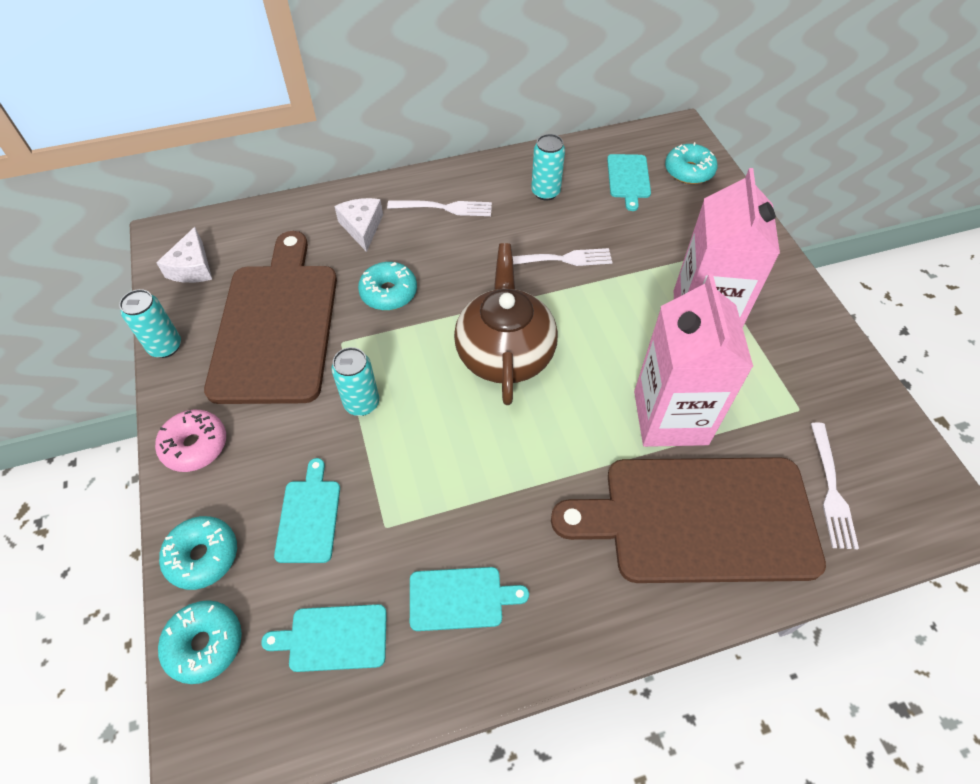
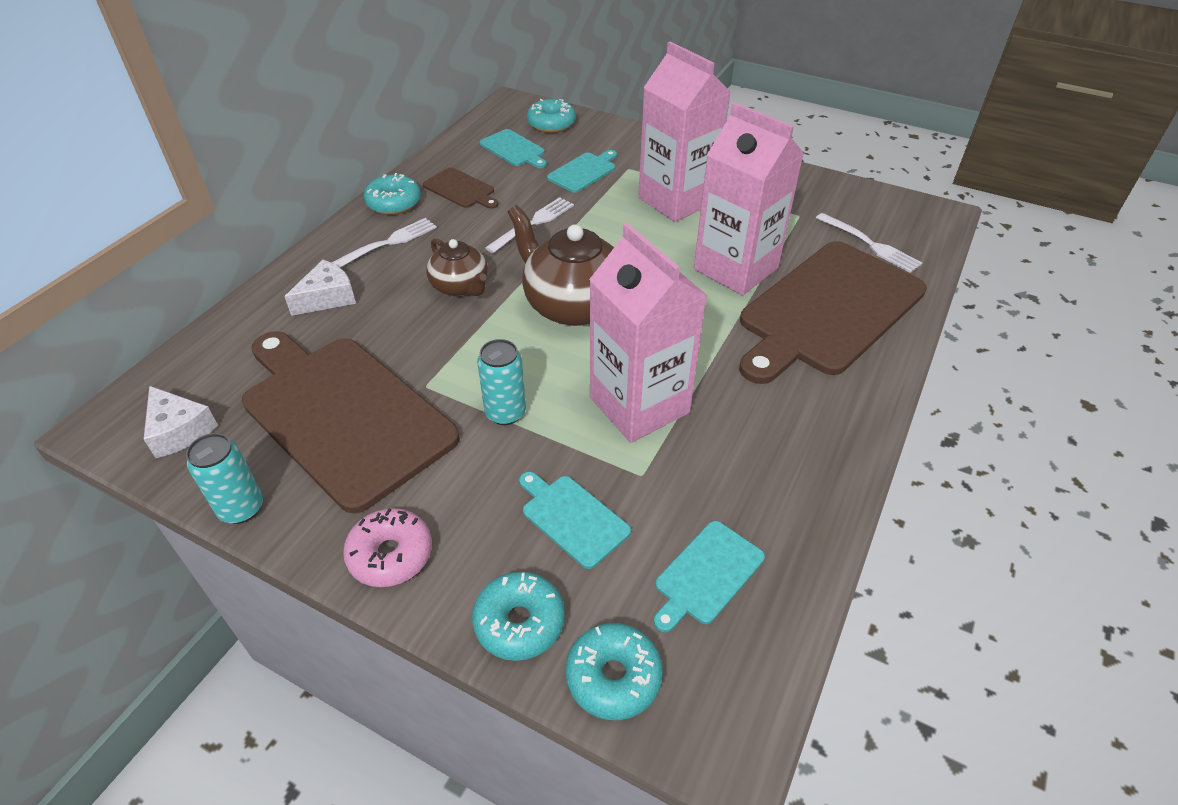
camera: 45 degrees left, 10 degrees down
white cheese [334,198,383,252] -> white cheese turned 105 degrees clockwise [284,260,356,316]
turquoise donut [358,262,417,310] -> turquoise donut moved to [364,173,421,215]
turquoise cutting board [410,567,529,631] -> turquoise cutting board moved to [547,150,617,193]
turquoise can [531,134,565,201] -> brown cutting board [423,167,499,209]
none -> brown teapot [426,238,488,297]
none -> pink carton [589,223,708,443]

-----

# What you will do:
All of the entries above must be reproduced exactly, and no image may be included.

# Final answer:
camera: 45 degrees left, 10 degrees down
white cheese [334,198,383,252] -> white cheese turned 105 degrees clockwise [284,260,356,316]
turquoise donut [358,262,417,310] -> turquoise donut moved to [364,173,421,215]
turquoise cutting board [410,567,529,631] -> turquoise cutting board moved to [547,150,617,193]
turquoise can [531,134,565,201] -> brown cutting board [423,167,499,209]
none -> brown teapot [426,238,488,297]
none -> pink carton [589,223,708,443]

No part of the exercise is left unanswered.